→ Problem to work on: Give the entries back exactly, dropping each image.

→ Source information:

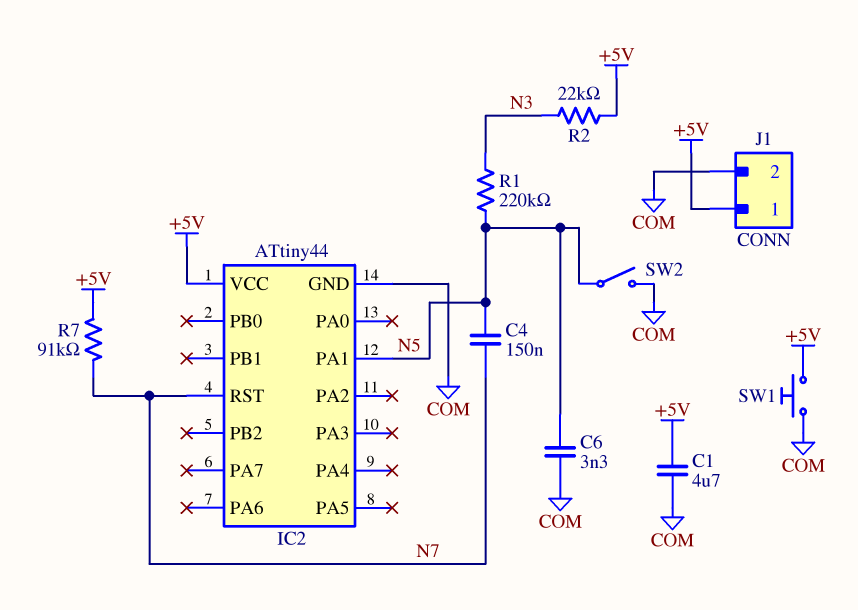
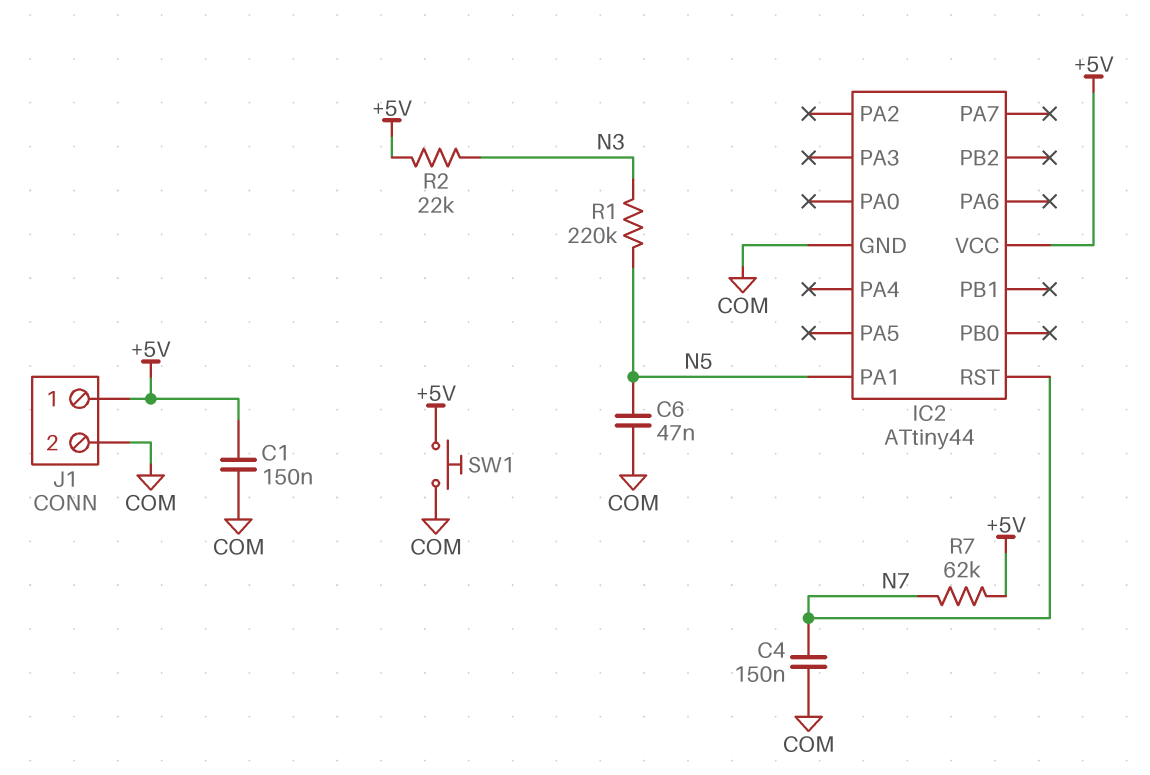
C1: 4.7uF (+5V, COM) -> 150nF (+5V, COM)
C4: 150nF (N5, N7) -> 150nF (COM, N7)
C6: 3.3nF (COM, N5) -> 47nF (COM, N5)
R7: 91k (+5V, N7) -> 62k (+5V, N7)
SW2: switch (COM, N5) -> none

→ Answer area:
C1: 4.7uF (+5V, COM) -> 150nF (+5V, COM)
C4: 150nF (N5, N7) -> 150nF (COM, N7)
C6: 3.3nF (COM, N5) -> 47nF (COM, N5)
R7: 91k (+5V, N7) -> 62k (+5V, N7)
SW2: switch (COM, N5) -> none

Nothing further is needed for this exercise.